• **Aim**:
Change "footpaths" to "walkways" in the lines from the one holding "48 m inside the frame." through the one holding "road 4 (track): [(0,404),(159,383),(167,363)]", inclusive, and reproduce those lines with nothing else altered.

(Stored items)
╭──

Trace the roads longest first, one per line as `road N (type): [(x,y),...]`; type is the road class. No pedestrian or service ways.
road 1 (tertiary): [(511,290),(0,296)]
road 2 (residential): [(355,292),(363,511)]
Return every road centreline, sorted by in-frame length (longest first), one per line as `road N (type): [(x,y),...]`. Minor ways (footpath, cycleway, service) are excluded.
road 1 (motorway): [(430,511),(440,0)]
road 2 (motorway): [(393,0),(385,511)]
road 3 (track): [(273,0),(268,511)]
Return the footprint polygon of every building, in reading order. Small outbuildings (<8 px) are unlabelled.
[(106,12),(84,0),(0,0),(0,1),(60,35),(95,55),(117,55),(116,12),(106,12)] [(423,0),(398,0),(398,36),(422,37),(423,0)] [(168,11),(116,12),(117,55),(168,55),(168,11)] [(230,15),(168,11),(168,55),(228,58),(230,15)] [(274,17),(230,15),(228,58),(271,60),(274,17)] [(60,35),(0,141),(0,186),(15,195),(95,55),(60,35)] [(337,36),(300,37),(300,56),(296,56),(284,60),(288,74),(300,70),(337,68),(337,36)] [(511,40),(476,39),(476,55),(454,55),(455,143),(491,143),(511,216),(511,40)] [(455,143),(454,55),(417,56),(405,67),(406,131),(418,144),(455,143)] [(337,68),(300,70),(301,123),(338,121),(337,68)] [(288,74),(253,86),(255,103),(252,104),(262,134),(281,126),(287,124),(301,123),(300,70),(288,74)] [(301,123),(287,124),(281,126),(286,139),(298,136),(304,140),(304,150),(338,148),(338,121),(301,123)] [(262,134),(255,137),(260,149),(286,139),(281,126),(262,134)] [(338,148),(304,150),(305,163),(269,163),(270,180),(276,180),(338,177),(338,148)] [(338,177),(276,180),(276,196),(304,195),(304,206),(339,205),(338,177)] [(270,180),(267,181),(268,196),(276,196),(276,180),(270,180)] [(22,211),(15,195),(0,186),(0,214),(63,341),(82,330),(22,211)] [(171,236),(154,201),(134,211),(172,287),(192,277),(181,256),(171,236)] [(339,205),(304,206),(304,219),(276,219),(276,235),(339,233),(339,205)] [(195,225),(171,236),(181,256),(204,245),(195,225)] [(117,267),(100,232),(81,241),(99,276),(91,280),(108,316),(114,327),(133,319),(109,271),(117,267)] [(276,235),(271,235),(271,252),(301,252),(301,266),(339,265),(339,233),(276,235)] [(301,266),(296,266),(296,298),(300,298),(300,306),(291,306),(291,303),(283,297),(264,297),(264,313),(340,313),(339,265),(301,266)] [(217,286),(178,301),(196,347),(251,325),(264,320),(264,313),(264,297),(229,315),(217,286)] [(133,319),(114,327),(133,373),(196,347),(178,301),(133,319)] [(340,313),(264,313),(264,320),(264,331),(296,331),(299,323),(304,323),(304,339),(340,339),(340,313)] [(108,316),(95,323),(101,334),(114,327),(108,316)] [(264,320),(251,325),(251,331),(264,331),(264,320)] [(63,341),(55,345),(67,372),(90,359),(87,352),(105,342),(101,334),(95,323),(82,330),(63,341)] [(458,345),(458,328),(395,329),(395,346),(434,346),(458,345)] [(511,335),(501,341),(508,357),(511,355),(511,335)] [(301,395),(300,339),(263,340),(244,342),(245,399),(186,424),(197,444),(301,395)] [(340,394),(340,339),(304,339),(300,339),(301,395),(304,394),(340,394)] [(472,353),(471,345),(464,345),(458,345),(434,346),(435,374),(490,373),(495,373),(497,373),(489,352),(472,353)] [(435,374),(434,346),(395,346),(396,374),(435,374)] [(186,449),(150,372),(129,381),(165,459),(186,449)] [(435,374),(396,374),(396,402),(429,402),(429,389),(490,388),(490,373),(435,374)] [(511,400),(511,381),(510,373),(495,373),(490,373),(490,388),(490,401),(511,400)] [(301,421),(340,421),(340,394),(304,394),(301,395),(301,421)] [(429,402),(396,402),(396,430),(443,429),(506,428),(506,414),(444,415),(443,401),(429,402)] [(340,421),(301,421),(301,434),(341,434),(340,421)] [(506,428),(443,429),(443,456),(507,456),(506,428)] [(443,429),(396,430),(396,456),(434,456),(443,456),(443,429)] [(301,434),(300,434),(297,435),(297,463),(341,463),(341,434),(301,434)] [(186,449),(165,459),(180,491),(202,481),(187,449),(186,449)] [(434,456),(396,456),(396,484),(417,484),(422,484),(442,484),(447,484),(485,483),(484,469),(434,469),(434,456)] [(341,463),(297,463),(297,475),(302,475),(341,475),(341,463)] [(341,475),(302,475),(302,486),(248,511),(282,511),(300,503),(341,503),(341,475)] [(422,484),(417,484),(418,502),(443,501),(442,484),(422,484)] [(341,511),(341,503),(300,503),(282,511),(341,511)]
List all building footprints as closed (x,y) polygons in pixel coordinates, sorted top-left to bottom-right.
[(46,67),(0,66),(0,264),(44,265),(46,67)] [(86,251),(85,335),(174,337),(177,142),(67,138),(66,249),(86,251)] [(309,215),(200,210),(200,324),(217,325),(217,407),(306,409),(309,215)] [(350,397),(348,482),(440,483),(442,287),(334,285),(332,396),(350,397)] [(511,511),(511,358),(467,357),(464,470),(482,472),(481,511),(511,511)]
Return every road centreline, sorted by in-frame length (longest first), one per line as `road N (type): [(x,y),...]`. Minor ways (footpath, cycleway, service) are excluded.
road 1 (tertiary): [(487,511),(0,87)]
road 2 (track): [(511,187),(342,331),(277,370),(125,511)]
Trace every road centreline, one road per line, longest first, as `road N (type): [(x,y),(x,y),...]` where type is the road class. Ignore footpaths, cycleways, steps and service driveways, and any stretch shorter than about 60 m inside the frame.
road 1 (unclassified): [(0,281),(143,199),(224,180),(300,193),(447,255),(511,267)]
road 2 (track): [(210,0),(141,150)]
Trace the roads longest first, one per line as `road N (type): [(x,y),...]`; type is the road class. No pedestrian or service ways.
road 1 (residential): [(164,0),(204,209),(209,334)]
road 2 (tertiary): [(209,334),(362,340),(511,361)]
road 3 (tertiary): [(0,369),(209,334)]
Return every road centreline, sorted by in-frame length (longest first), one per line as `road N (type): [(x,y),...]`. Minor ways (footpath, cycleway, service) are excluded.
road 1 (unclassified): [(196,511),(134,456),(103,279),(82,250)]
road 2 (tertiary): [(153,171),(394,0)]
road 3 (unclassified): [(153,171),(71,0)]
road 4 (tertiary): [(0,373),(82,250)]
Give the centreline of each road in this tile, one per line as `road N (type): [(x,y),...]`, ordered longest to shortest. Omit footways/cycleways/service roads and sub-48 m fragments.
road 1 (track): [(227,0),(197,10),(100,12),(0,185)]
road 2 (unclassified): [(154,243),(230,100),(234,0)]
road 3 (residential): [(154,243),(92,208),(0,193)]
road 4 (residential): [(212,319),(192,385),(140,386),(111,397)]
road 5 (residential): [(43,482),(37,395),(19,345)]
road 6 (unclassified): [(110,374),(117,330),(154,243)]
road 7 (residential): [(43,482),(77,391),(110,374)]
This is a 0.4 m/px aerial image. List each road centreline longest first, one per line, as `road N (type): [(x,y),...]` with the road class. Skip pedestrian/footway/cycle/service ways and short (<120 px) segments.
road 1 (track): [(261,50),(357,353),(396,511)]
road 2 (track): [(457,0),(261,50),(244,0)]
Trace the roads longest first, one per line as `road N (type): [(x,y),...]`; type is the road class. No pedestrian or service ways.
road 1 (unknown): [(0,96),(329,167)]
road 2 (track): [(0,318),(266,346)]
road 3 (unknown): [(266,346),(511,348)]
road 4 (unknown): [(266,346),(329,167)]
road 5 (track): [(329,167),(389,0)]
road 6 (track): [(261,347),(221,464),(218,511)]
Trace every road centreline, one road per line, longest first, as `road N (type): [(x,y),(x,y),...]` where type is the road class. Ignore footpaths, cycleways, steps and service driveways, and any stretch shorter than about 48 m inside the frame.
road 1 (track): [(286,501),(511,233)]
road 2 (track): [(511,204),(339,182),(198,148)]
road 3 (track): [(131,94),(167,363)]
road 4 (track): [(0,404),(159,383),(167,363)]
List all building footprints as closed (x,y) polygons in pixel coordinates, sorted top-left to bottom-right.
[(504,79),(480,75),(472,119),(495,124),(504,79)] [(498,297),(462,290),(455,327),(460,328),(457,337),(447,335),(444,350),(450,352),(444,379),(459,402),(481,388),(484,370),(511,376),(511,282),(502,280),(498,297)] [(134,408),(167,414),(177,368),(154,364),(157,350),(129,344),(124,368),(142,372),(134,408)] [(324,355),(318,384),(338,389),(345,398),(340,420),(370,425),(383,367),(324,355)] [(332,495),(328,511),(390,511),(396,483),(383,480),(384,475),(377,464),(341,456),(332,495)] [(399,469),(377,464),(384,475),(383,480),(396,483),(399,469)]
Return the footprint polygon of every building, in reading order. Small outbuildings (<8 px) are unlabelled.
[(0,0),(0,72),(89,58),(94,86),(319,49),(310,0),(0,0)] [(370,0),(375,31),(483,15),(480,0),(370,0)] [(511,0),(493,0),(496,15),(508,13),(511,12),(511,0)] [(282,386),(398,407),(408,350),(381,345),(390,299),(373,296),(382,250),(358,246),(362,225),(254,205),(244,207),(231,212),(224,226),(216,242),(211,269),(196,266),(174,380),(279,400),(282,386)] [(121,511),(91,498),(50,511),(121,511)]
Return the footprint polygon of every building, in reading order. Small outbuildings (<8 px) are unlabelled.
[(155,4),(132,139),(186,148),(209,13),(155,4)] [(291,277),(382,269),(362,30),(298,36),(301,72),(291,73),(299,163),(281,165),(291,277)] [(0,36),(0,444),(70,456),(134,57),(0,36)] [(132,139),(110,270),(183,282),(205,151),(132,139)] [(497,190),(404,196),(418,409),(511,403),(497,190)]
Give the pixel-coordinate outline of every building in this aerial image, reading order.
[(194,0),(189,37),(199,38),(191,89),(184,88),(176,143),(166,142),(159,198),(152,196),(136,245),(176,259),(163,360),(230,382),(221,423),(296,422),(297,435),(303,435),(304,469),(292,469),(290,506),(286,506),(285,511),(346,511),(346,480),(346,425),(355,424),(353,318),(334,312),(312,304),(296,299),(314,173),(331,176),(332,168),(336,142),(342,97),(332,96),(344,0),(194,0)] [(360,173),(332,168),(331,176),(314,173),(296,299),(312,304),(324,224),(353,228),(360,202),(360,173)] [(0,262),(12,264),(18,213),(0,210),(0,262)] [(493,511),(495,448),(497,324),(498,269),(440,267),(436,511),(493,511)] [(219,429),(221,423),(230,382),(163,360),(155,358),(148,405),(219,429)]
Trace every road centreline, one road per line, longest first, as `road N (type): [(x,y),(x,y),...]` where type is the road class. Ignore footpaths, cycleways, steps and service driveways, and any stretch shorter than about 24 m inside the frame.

╰──

• **Task output**:
Trace every road centreline, one road per line, longest first, as `road N (type): [(x,y),(x,y),...]` where type is the road class. Ignore walkways, cycleways, steps and service driveways, and any stretch shorter than about 48 m inside the frame.
road 1 (track): [(286,501),(511,233)]
road 2 (track): [(511,204),(339,182),(198,148)]
road 3 (track): [(131,94),(167,363)]
road 4 (track): [(0,404),(159,383),(167,363)]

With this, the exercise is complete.